What this task involves: From the material below, please set down exactly the lines starting with the one with "blue circle: (58, 20) -> (65, 26), moved" and going on through the one with "brown line: (66, 344)", without a single picture.

Given records:
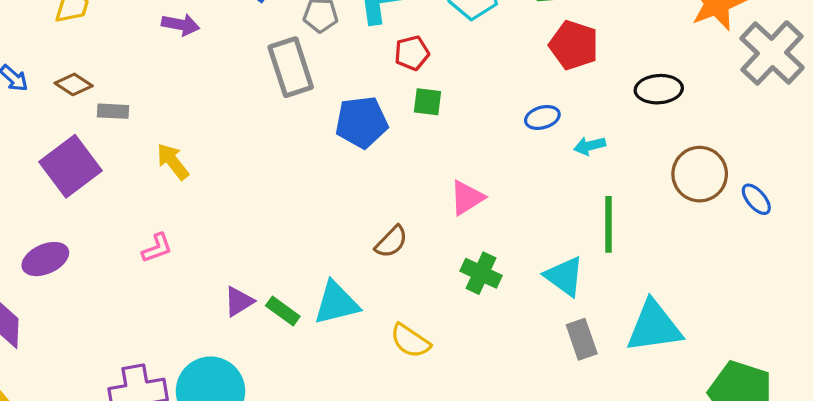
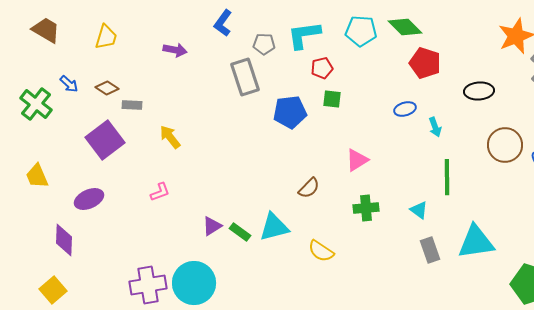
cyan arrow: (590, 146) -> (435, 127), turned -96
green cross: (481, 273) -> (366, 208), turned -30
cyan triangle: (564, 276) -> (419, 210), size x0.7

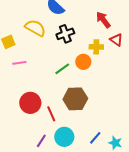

* * *

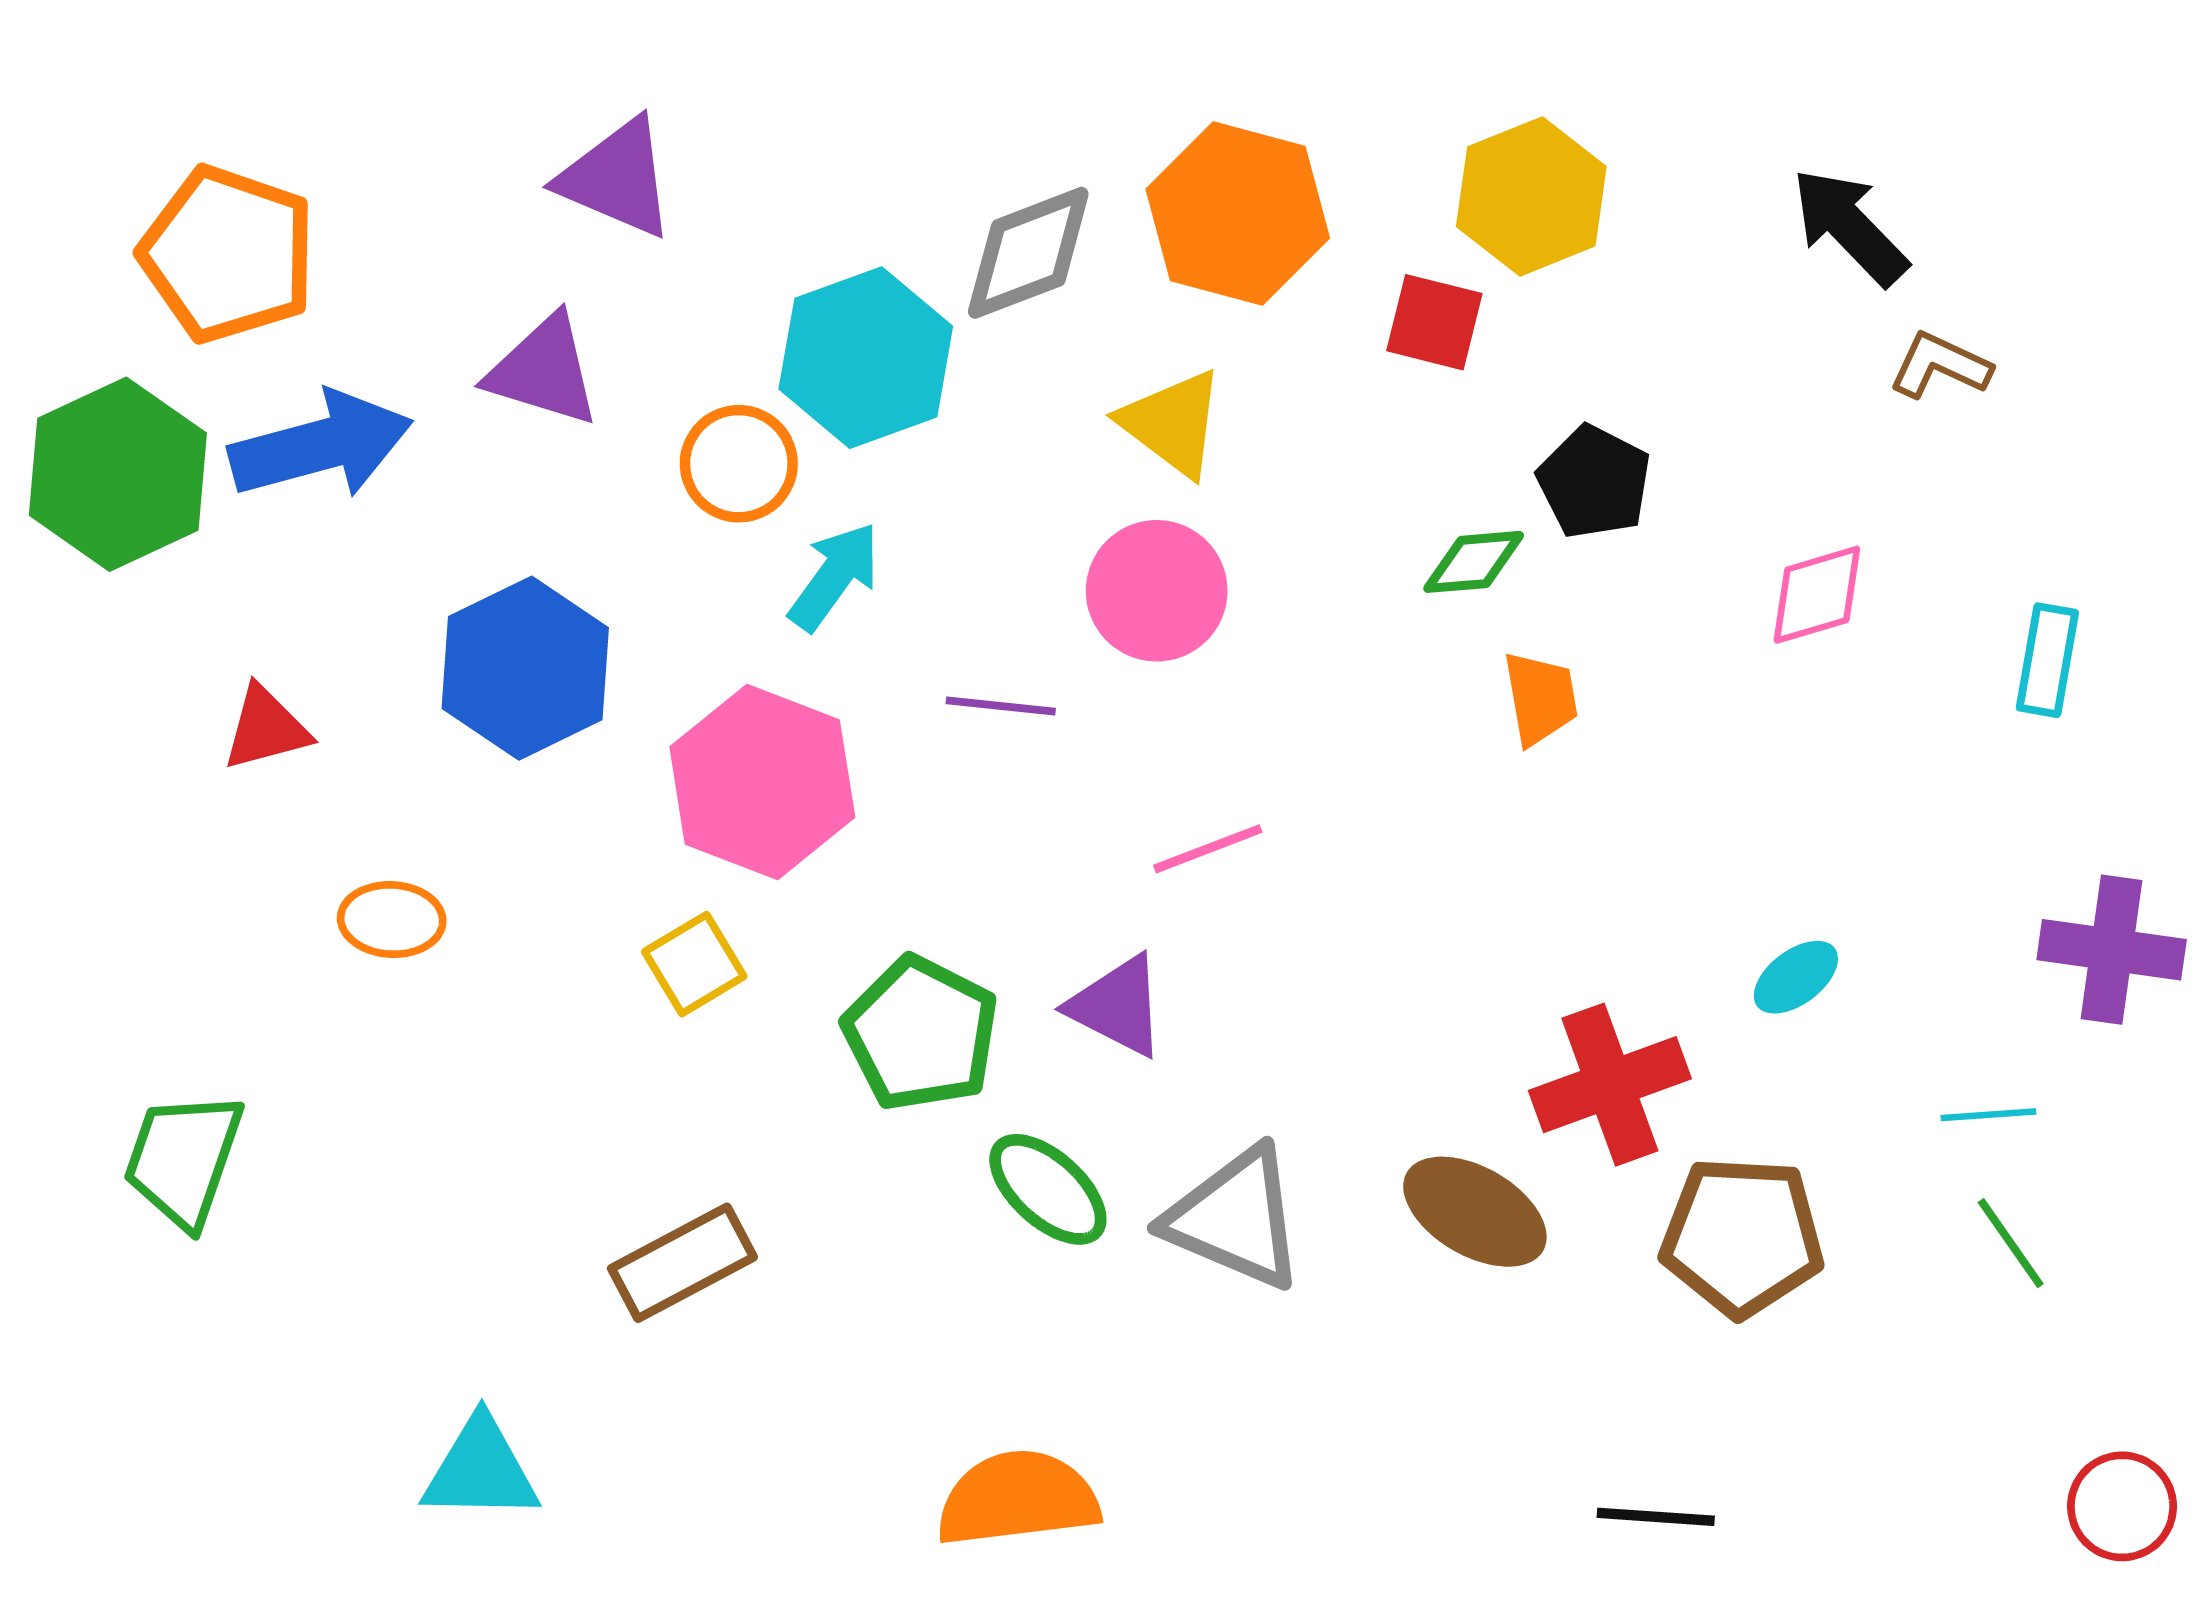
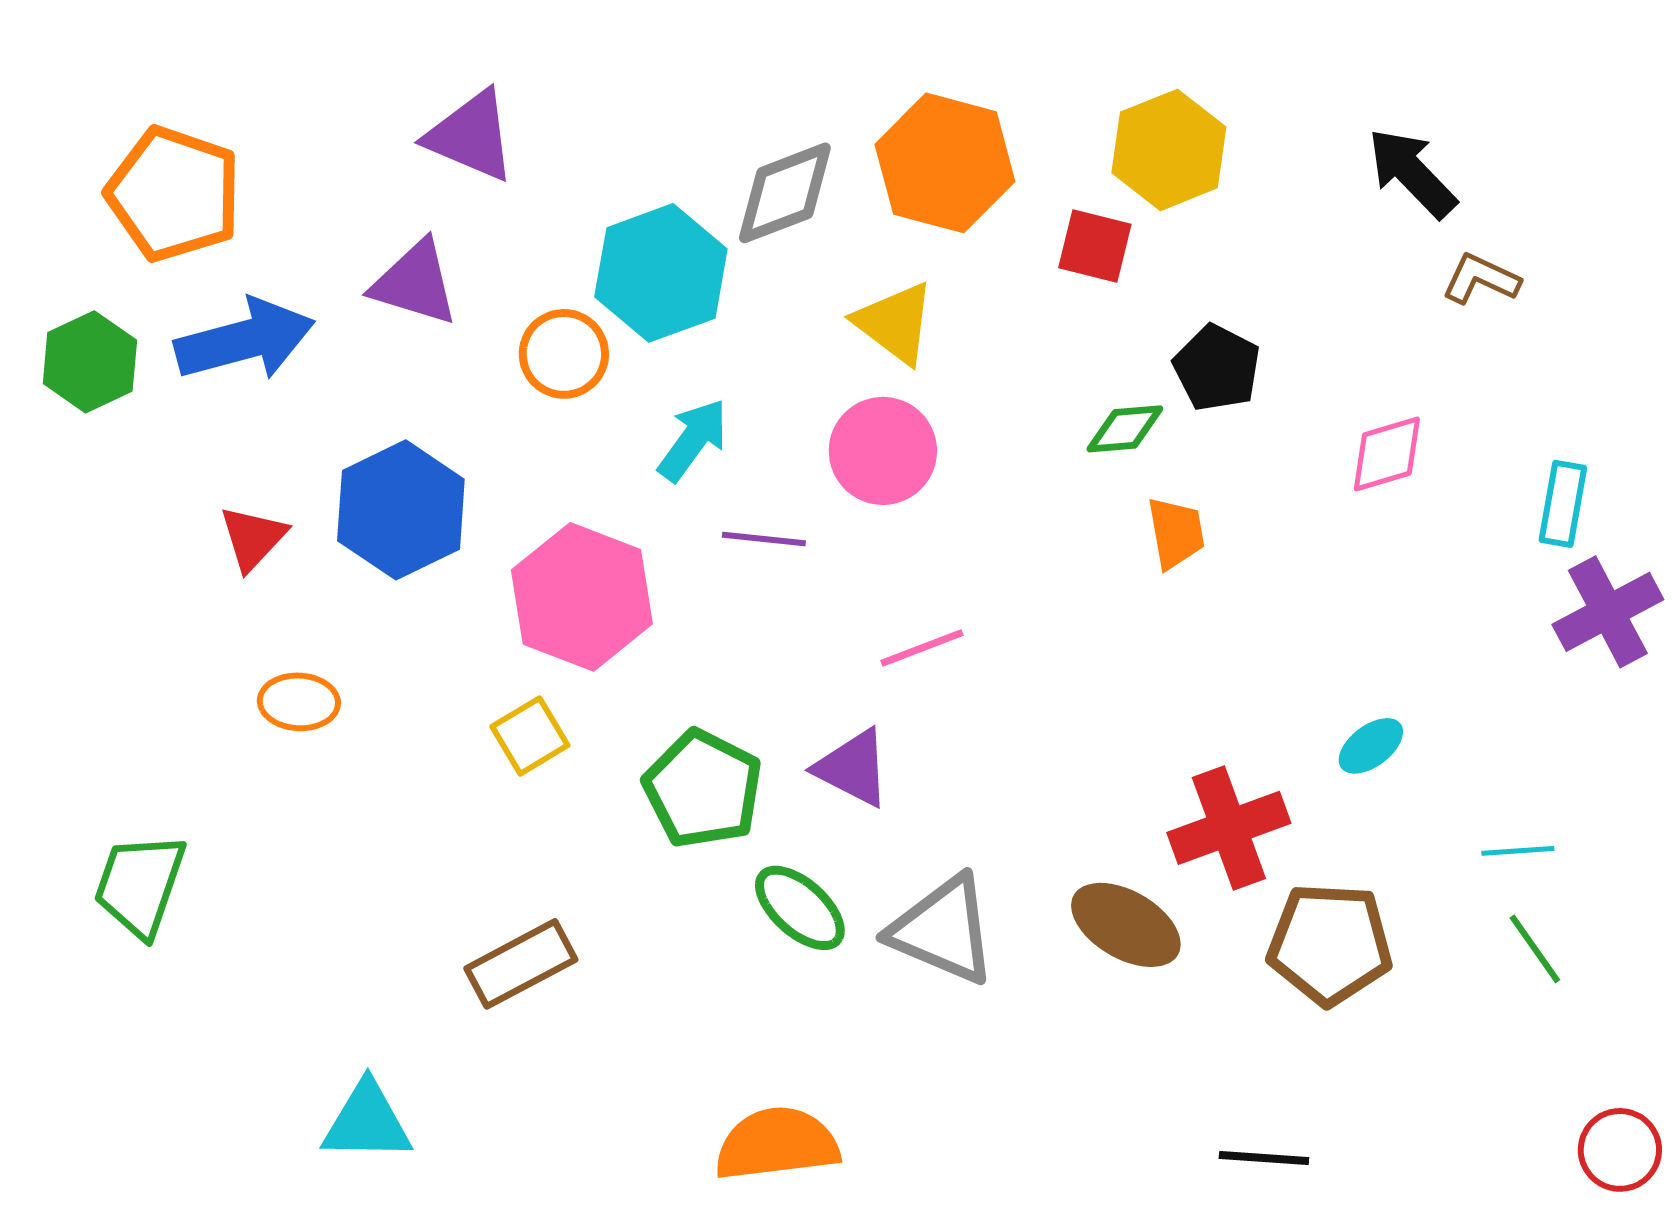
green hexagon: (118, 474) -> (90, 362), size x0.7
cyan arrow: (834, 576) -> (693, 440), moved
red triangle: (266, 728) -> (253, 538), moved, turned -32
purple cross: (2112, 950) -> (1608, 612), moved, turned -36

==

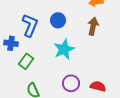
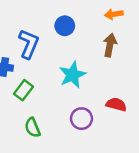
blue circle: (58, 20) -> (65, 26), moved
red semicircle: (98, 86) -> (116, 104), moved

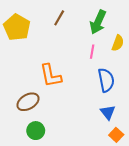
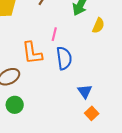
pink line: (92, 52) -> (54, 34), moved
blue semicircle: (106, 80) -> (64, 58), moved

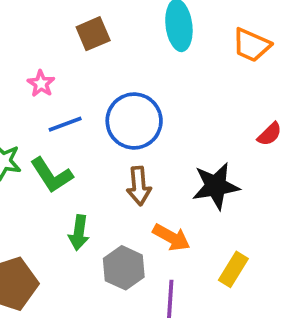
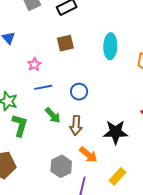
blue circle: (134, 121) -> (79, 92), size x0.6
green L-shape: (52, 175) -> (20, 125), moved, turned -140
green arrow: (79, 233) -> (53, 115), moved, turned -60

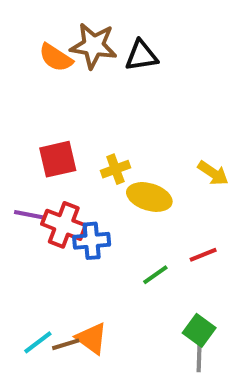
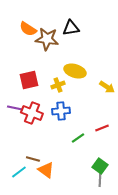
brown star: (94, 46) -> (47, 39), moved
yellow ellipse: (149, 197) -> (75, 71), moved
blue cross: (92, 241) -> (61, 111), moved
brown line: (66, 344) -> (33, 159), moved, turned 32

Answer below:
blue circle: (58, 20) -> (65, 26), moved
red semicircle: (98, 86) -> (116, 104), moved

pink line: (92, 52) -> (54, 34), moved
blue semicircle: (106, 80) -> (64, 58), moved

blue circle: (134, 121) -> (79, 92), size x0.6
green L-shape: (52, 175) -> (20, 125), moved, turned -140
green arrow: (79, 233) -> (53, 115), moved, turned -60

brown star: (94, 46) -> (47, 39), moved
yellow ellipse: (149, 197) -> (75, 71), moved
blue cross: (92, 241) -> (61, 111), moved
brown line: (66, 344) -> (33, 159), moved, turned 32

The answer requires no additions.